(Scene comparison data)
*****
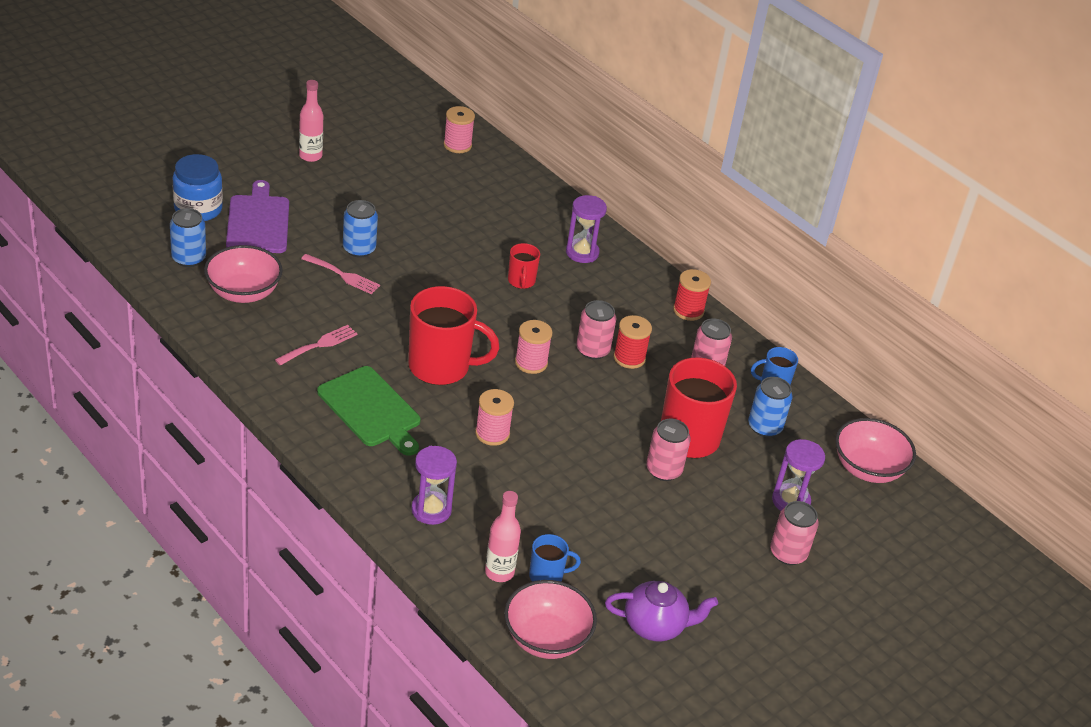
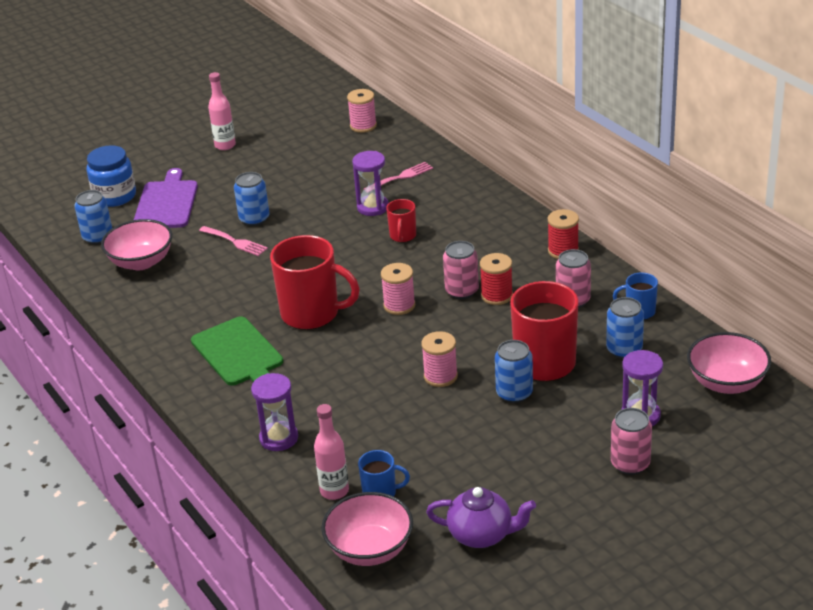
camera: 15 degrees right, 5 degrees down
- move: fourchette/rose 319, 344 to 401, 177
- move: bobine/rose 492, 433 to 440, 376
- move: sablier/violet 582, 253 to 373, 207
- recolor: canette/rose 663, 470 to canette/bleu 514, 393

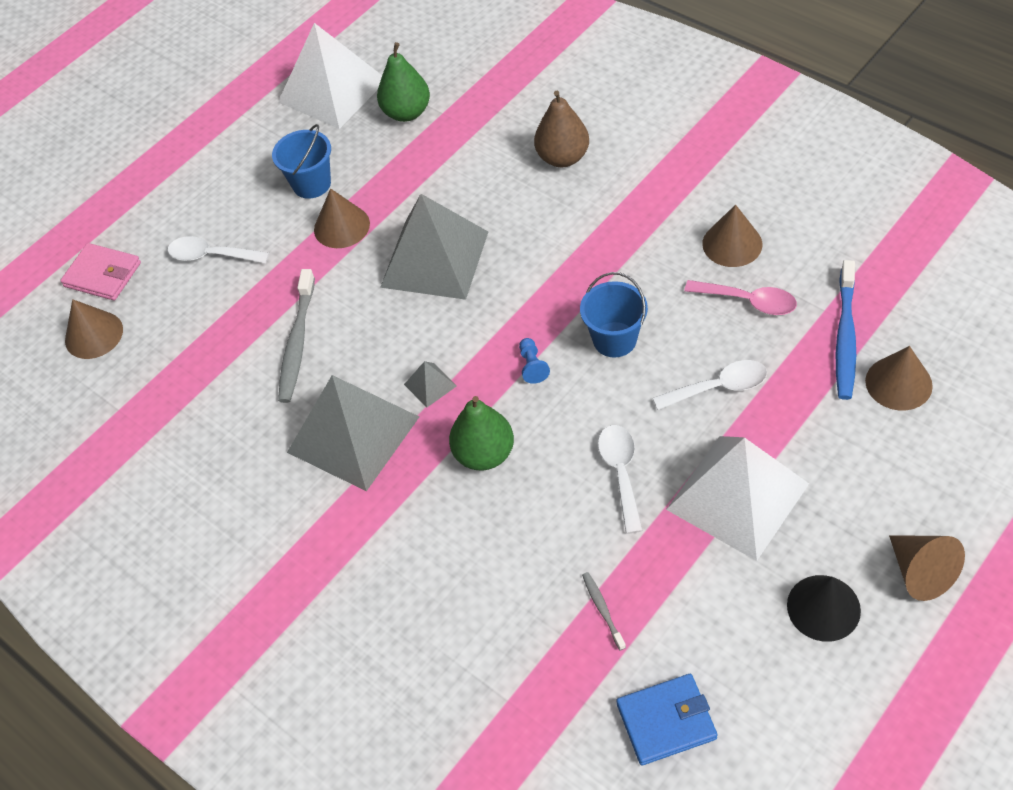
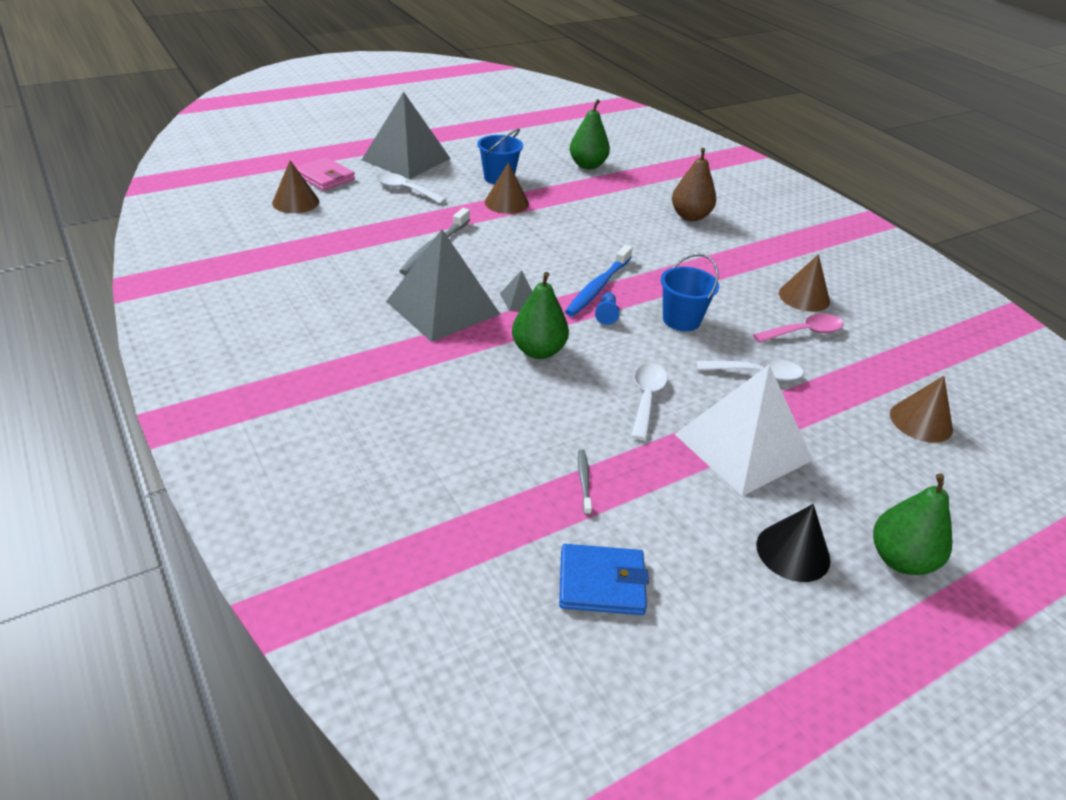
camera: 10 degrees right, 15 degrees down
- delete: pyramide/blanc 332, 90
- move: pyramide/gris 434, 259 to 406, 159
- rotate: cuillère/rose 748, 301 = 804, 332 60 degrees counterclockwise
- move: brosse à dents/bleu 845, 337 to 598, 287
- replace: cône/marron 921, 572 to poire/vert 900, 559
*****
Look back at the entries above. Retype the line with "- move: bobine/rose 492, 433 to 440, 376", the line with "- move: sablier/violet 582, 253 to 373, 207", and all lines in between.

• **OUTPUT**:
- move: bobine/rose 492, 433 to 440, 376
- move: sablier/violet 582, 253 to 373, 207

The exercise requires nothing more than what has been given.